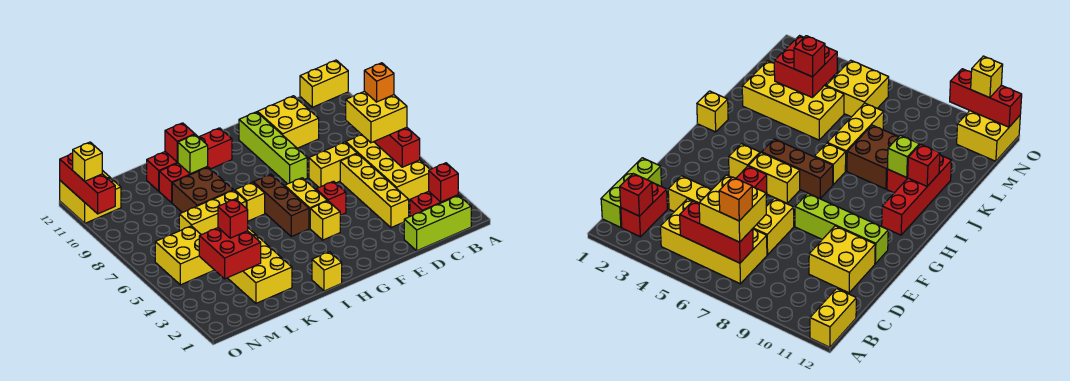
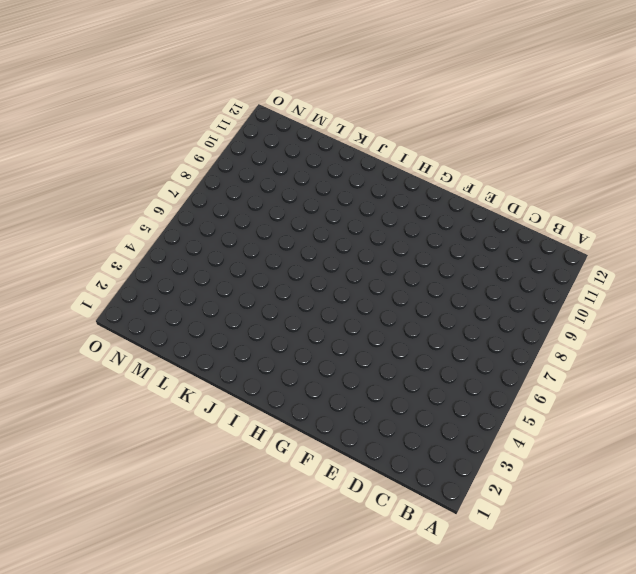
none -> yellow brick A12:B12 level 1
none -> lime brick B1:D1 level 1
none -> red brick B2:C2 level 1
none -> yellow brick B4:C7 level 1

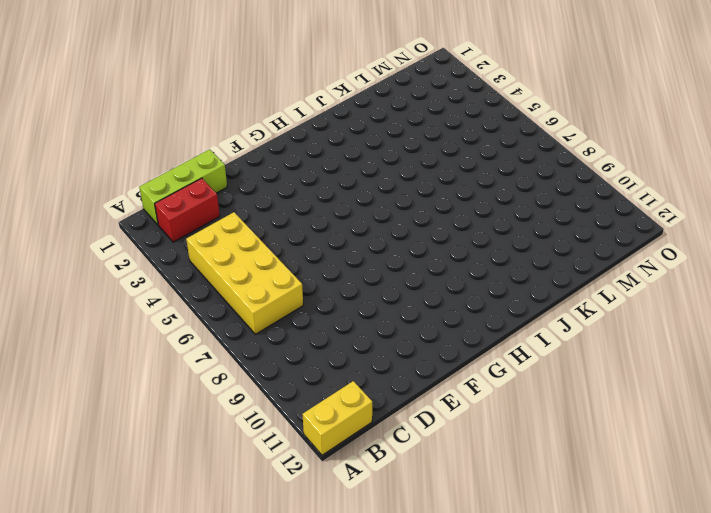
none -> yellow brick D3:D6 level 1
none -> yellow brick D7:E7 level 1
none -> yellow brick D10:E11 level 1
none -> red brick F5 level 1

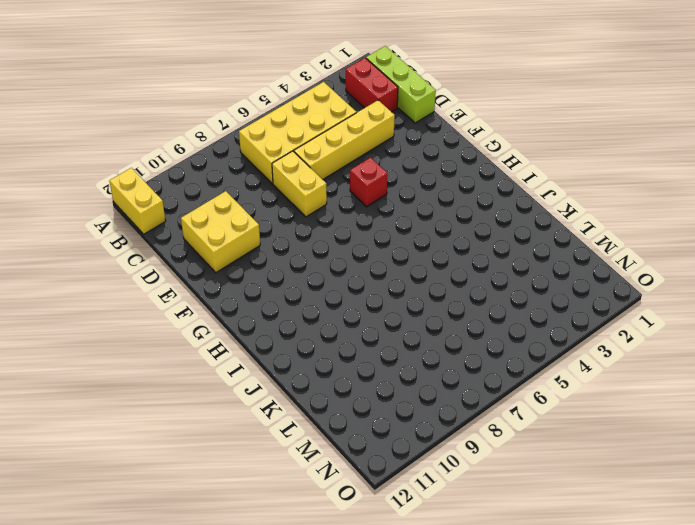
none -> lime brick F8:F11 level 1
none -> yellow brick G4 level 1
none -> yellow brick G5:G6 level 1
none -> brown brick H5:H7 level 1

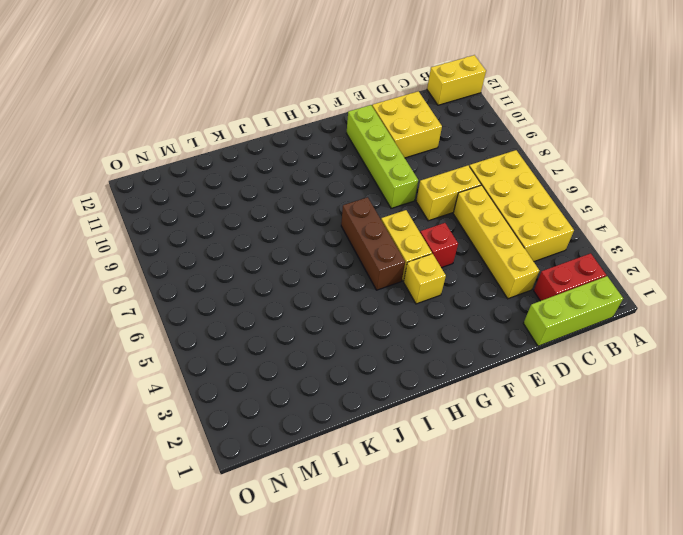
none -> red brick H11:K11 level 1
none -> yellow brick I1 level 1
none -> yellow brick I7 level 1
none -> yellow brick J7:L7 level 1

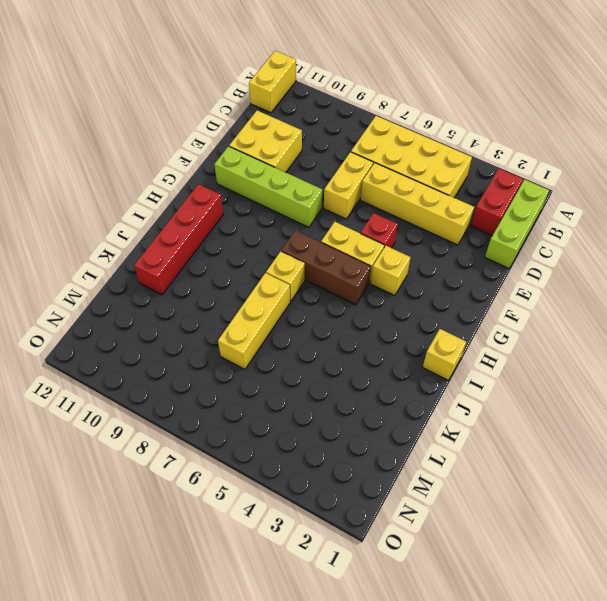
none -> brown brick J8:K9 level 1
none -> red brick J10:K10 level 1
none -> yellow brick K2:L5 level 1
none -> yellow brick M5:N6 level 1

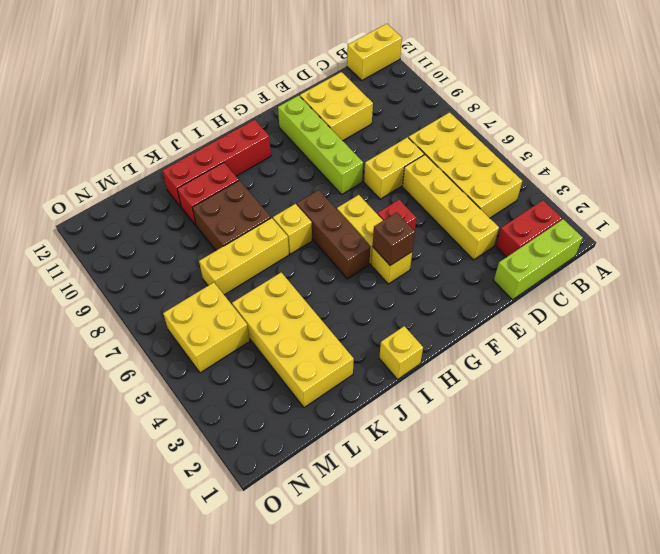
brown brick G4 level 2 -> none
none -> yellow brick N11:O12 level 1
none -> red brick B2 level 2
none -> red brick B5:B7 level 2
none -> lime brick J10 level 2

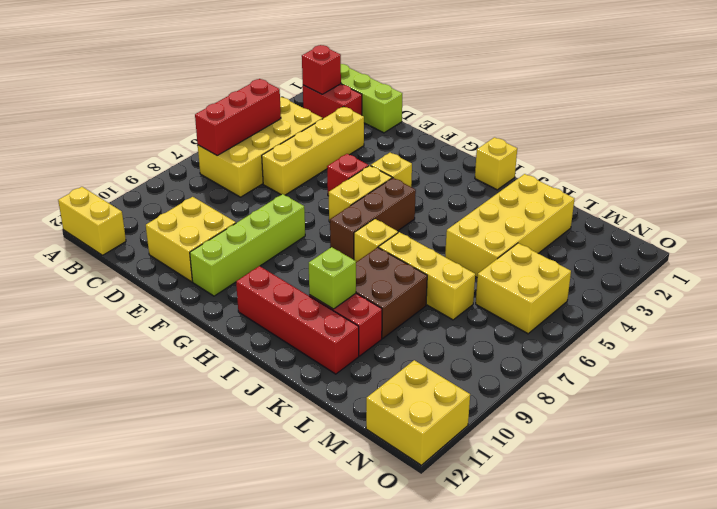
none -> yellow brick D7:E7 level 1
none -> red brick J11 level 2
none -> red brick L3:M4 level 2
none -> red brick O10:O12 level 2

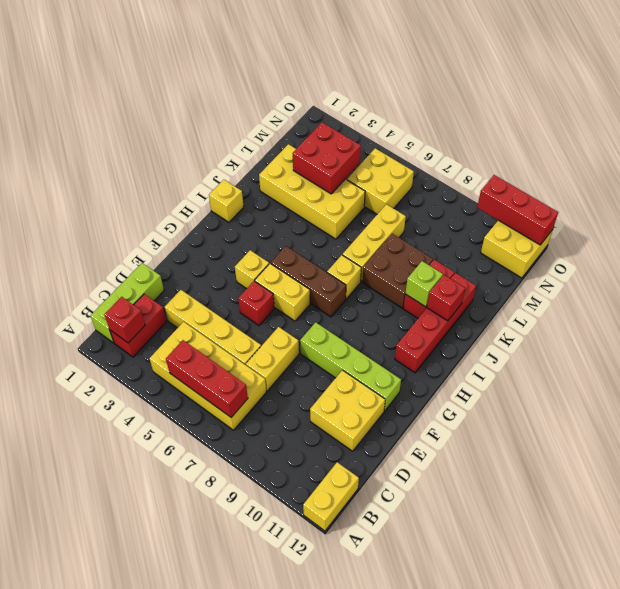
none -> yellow brick B6:C7 level 3
none -> red brick L4 level 3
none -> yellow brick O11 level 3
none -> orange brick B7 level 4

* * * * * * *

The task — Extract the text of all the records above verbatim, excluding pictures.

Output of the exercise —
none -> yellow brick A12:B12 level 1
none -> lime brick B1:D1 level 1
none -> red brick B2:C2 level 1
none -> yellow brick B4:C7 level 1

none -> yellow brick D3:D6 level 1
none -> yellow brick D7:E7 level 1
none -> yellow brick D10:E11 level 1
none -> red brick F5 level 1

none -> lime brick F8:F11 level 1
none -> yellow brick G4 level 1
none -> yellow brick G5:G6 level 1
none -> brown brick H5:H7 level 1

none -> red brick H11:K11 level 1
none -> yellow brick I1 level 1
none -> yellow brick I7 level 1
none -> yellow brick J7:L7 level 1

none -> brown brick J8:K9 level 1
none -> red brick J10:K10 level 1
none -> yellow brick K2:L5 level 1
none -> yellow brick M5:N6 level 1

brown brick G4 level 2 -> none
none -> yellow brick N11:O12 level 1
none -> red brick B2 level 2
none -> red brick B5:B7 level 2
none -> lime brick J10 level 2

none -> yellow brick D7:E7 level 1
none -> red brick J11 level 2
none -> red brick L3:M4 level 2
none -> red brick O10:O12 level 2

none -> yellow brick B6:C7 level 3
none -> red brick L4 level 3
none -> yellow brick O11 level 3
none -> orange brick B7 level 4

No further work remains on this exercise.